Restate word for word the lines beginning with the one that contains "bookcase: (562, 642)" and ending at the bottom of the records below, both included.

TASK INPUT:
☆ ☆ ☆ ☆

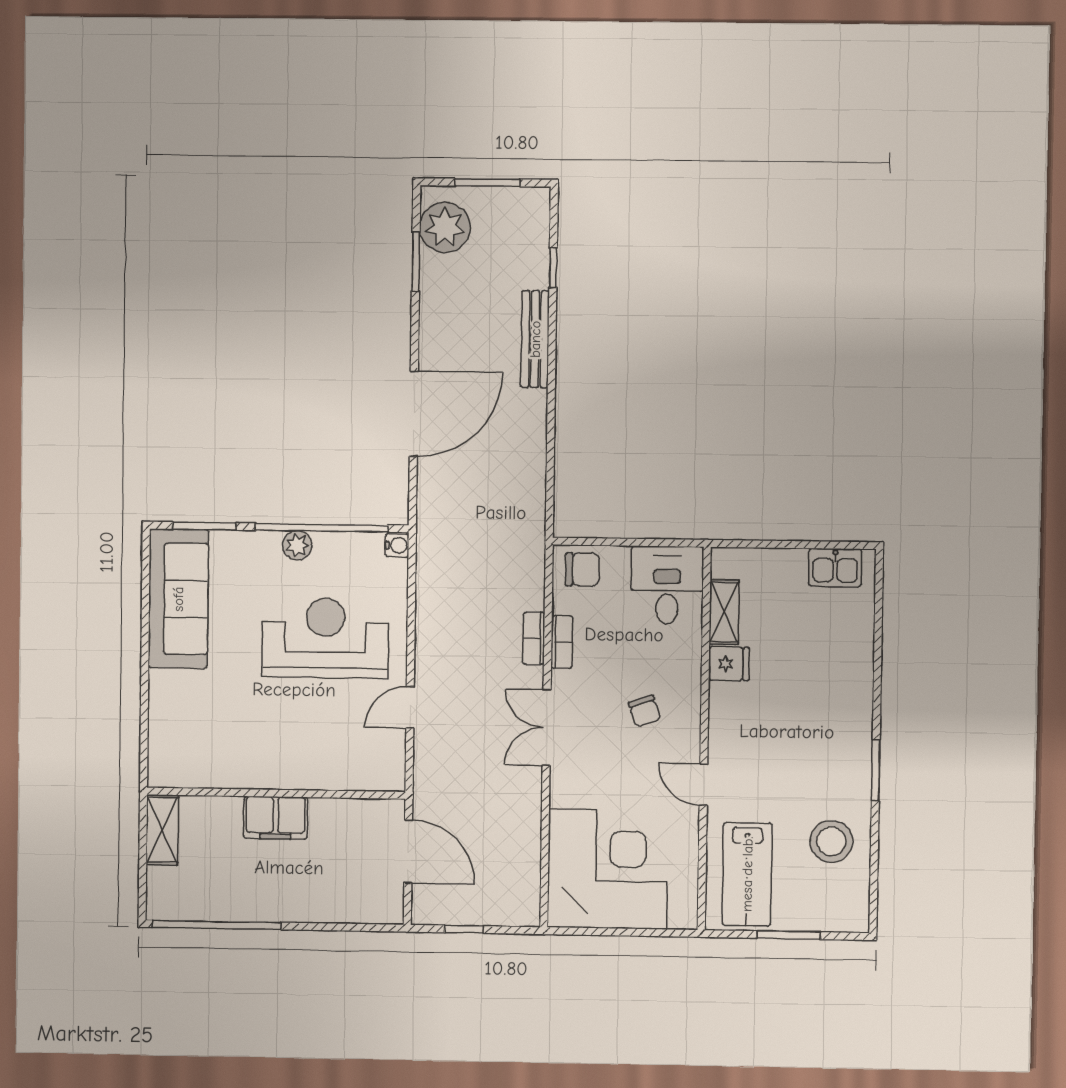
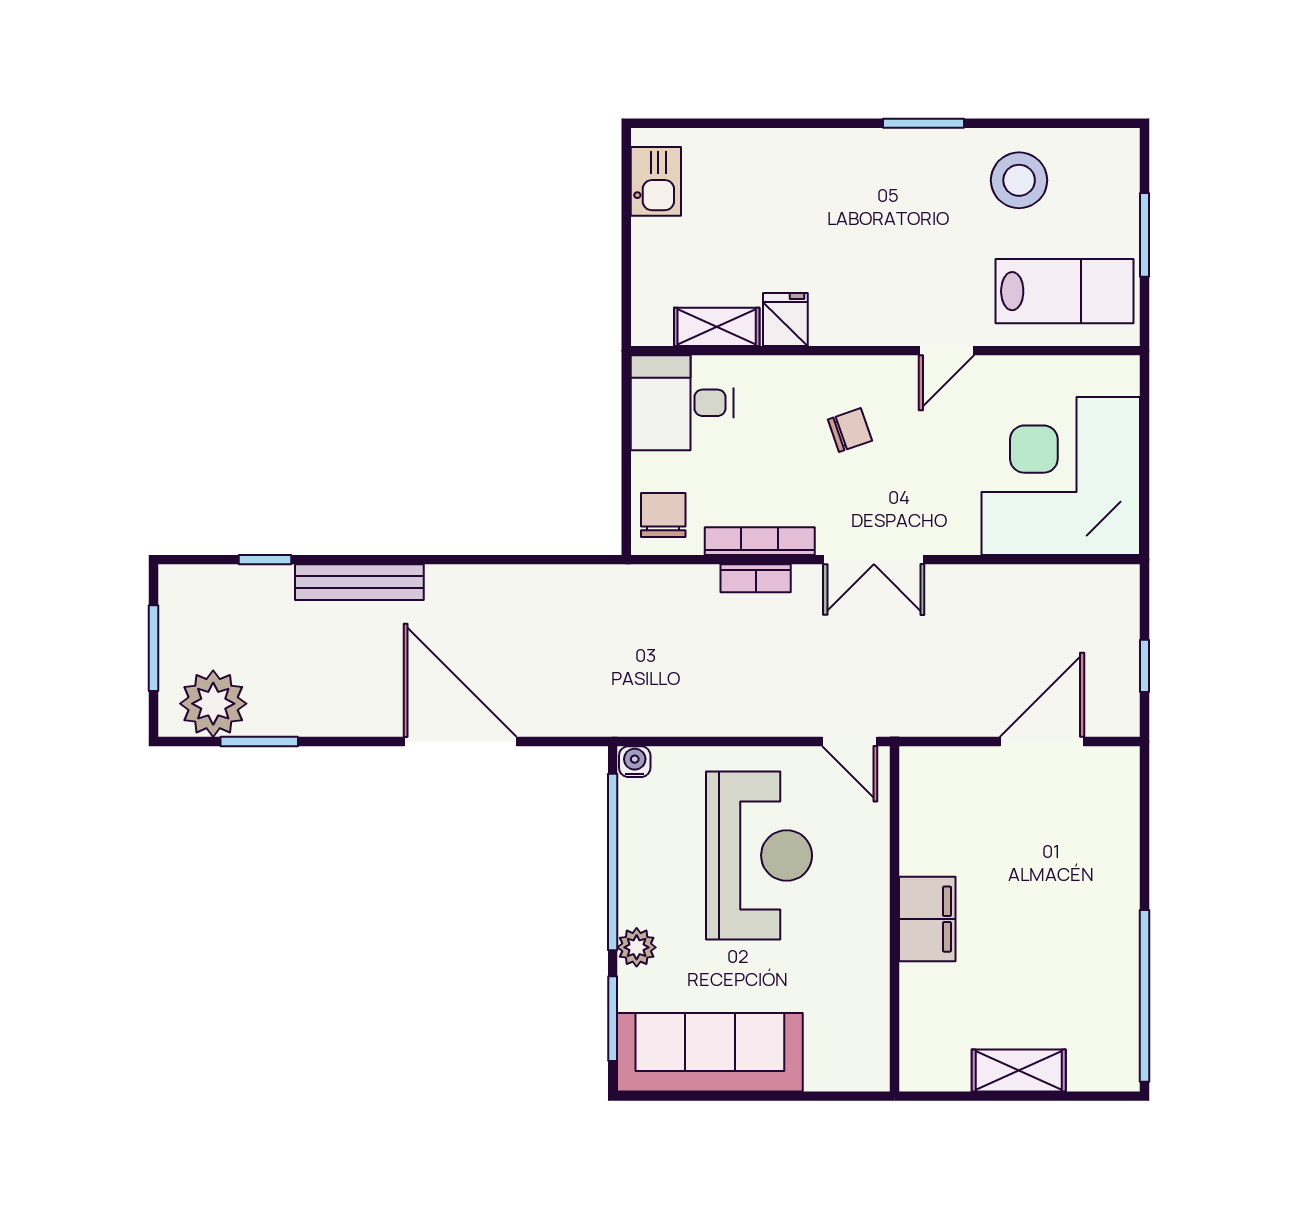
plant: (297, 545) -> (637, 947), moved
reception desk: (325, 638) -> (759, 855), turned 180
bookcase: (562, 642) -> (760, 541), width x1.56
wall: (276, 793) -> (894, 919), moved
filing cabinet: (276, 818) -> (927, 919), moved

☆ ☆ ☆ ☆

ANSWER SECTION:
bookcase: (562, 642) -> (760, 541), width x1.56
wall: (276, 793) -> (894, 919), moved
filing cabinet: (276, 818) -> (927, 919), moved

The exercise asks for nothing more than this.